[Records from a dataset]
>>

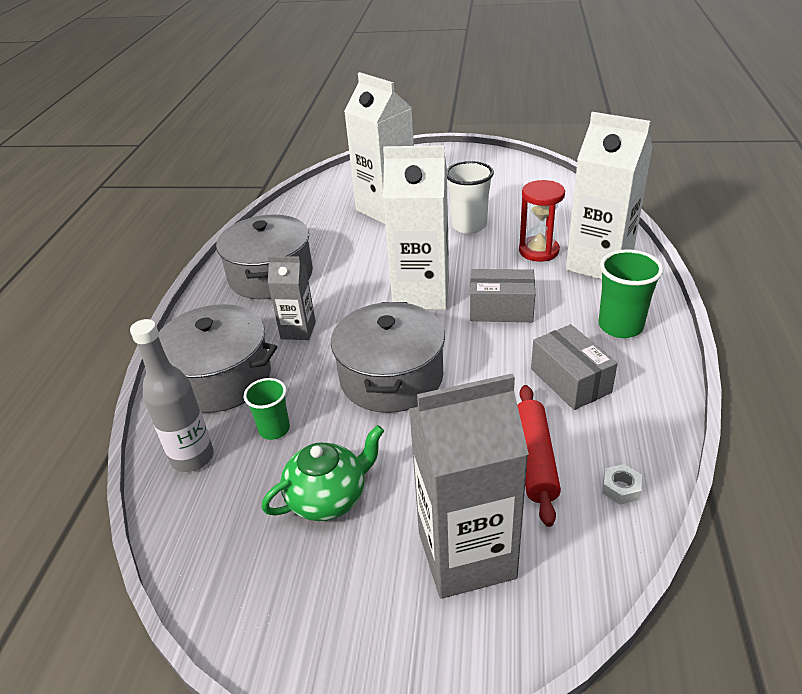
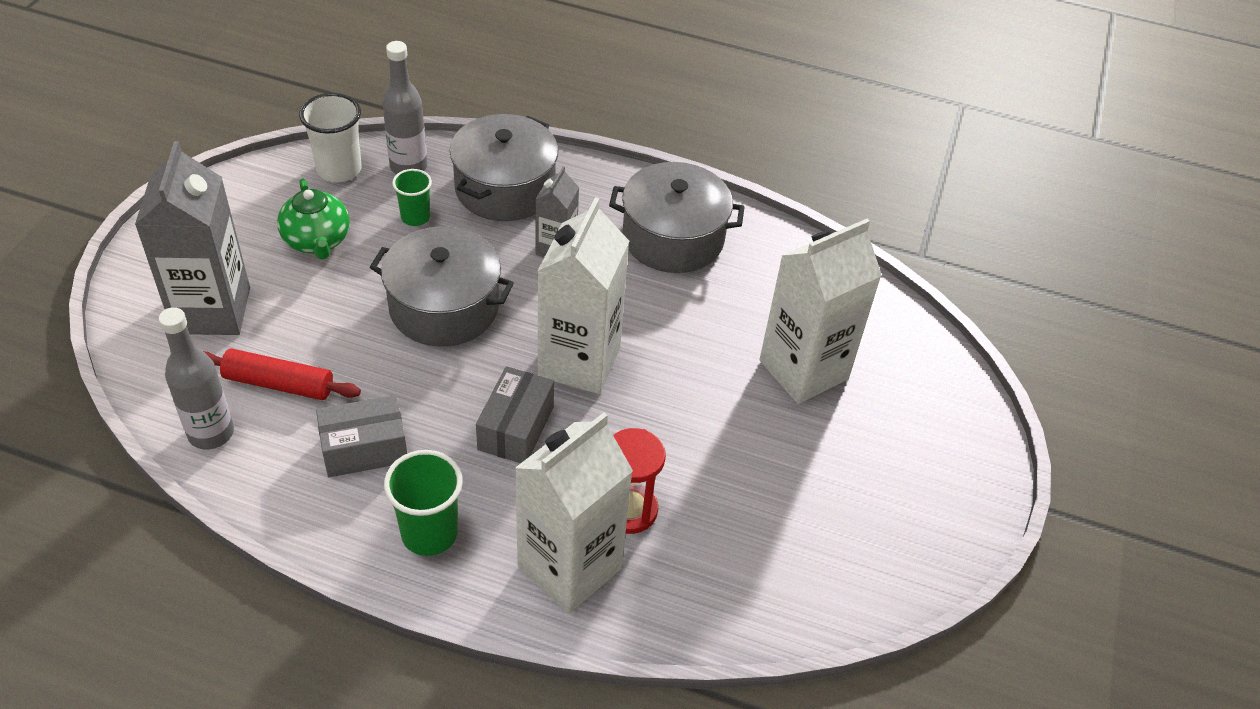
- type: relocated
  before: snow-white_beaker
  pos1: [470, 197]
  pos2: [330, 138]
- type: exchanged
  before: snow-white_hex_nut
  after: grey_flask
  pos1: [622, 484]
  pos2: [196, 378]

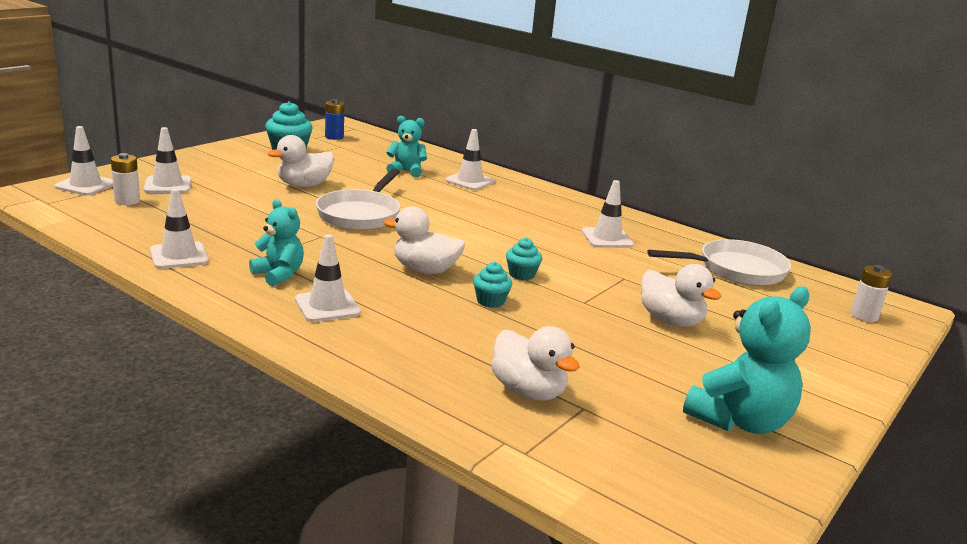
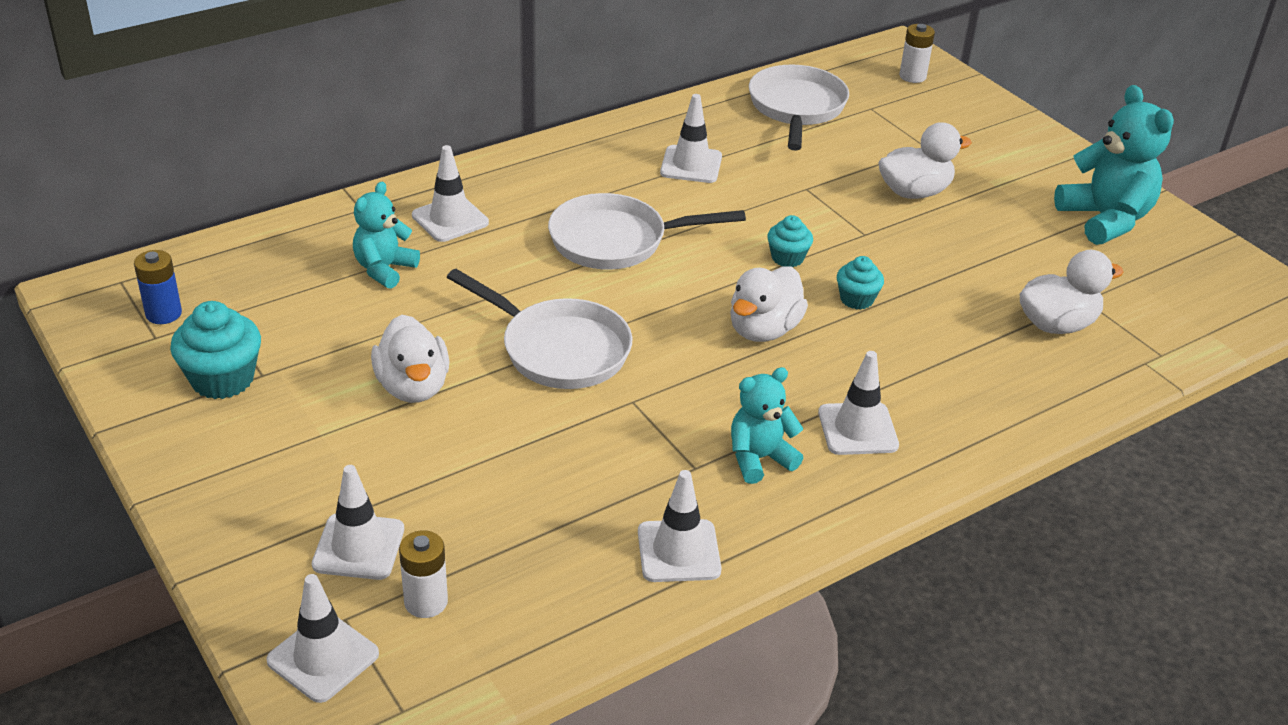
- type: appeared
  after: snow-white_pan
  pos2: [647, 231]

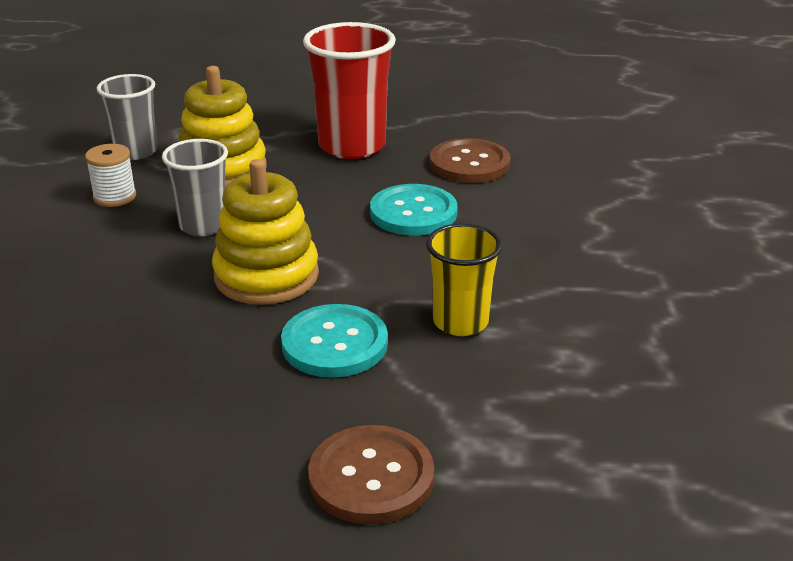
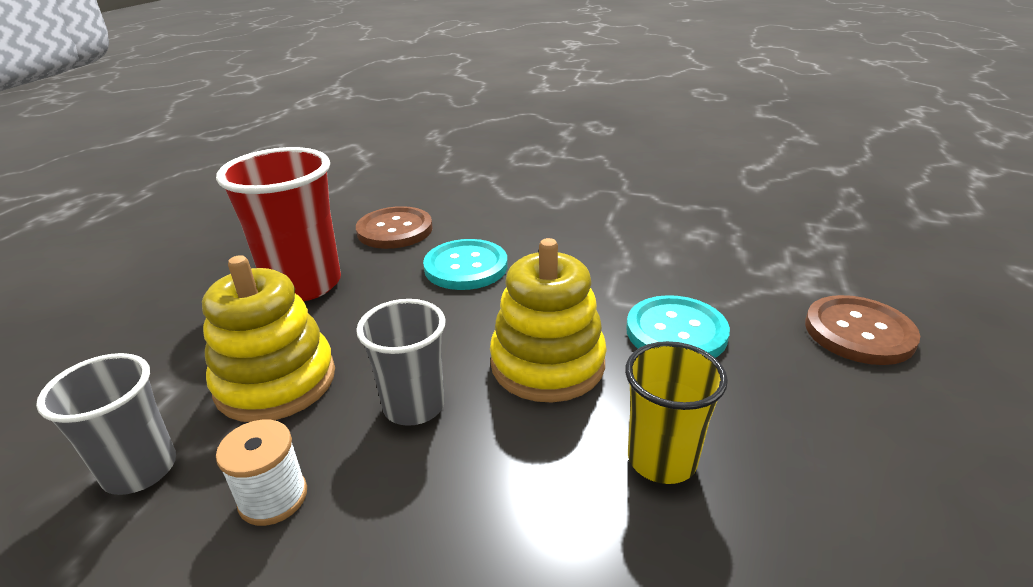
- type: relocated
  before: yellow_beaker
  pos1: [464, 279]
  pos2: [676, 412]

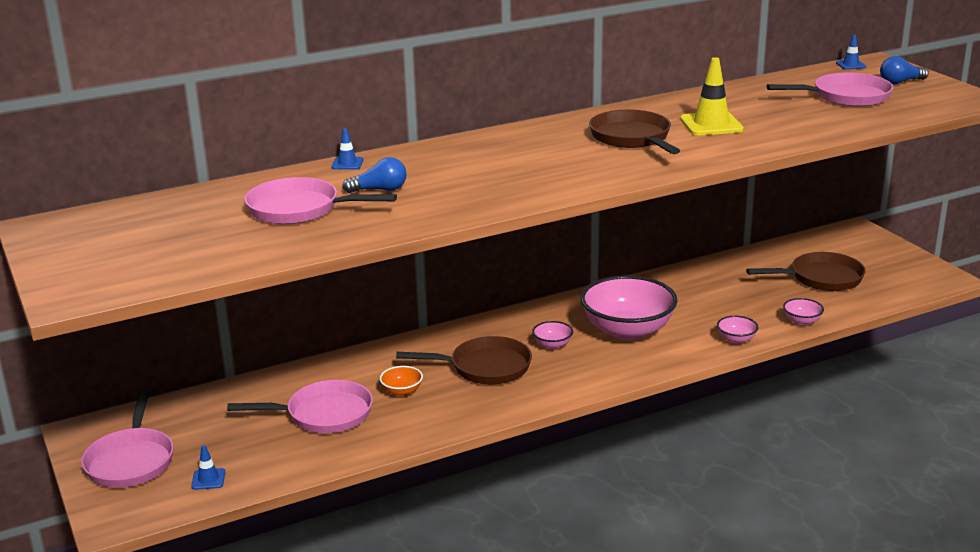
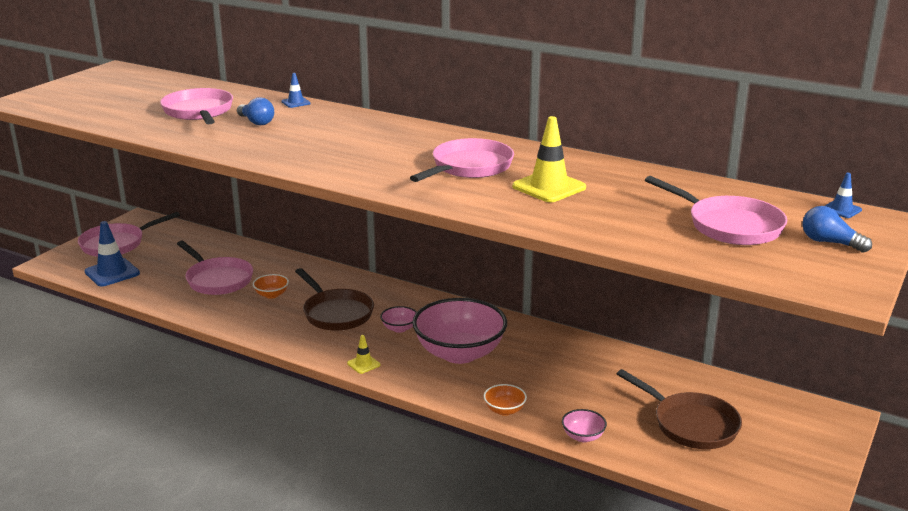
- type: colour
  before: brown_pan
  after: rose-pink_pan
  pos1: [634, 132]
  pos2: [462, 160]
- type: colour
  before: rose-pink_deep_dish
  after: bright_orange_deep_dish
  pos1: [737, 330]
  pos2: [505, 400]
- type: size
  before: blue_safety_cone
  pos1: [208, 467]
  pos2: [112, 254]
  scale: 1.95
- type: appeared
  after: yellow_safety_cone
  pos2: [363, 354]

<<

▶ Exercise brief
Copy each line above exactly. Images do not belong in the copy.

▶ Answer area
- type: relocated
  before: snow-white_beaker
  pos1: [470, 197]
  pos2: [330, 138]
- type: exchanged
  before: snow-white_hex_nut
  after: grey_flask
  pos1: [622, 484]
  pos2: [196, 378]

- type: appeared
  after: snow-white_pan
  pos2: [647, 231]

- type: relocated
  before: yellow_beaker
  pos1: [464, 279]
  pos2: [676, 412]

- type: colour
  before: brown_pan
  after: rose-pink_pan
  pos1: [634, 132]
  pos2: [462, 160]
- type: colour
  before: rose-pink_deep_dish
  after: bright_orange_deep_dish
  pos1: [737, 330]
  pos2: [505, 400]
- type: size
  before: blue_safety_cone
  pos1: [208, 467]
  pos2: [112, 254]
  scale: 1.95
- type: appeared
  after: yellow_safety_cone
  pos2: [363, 354]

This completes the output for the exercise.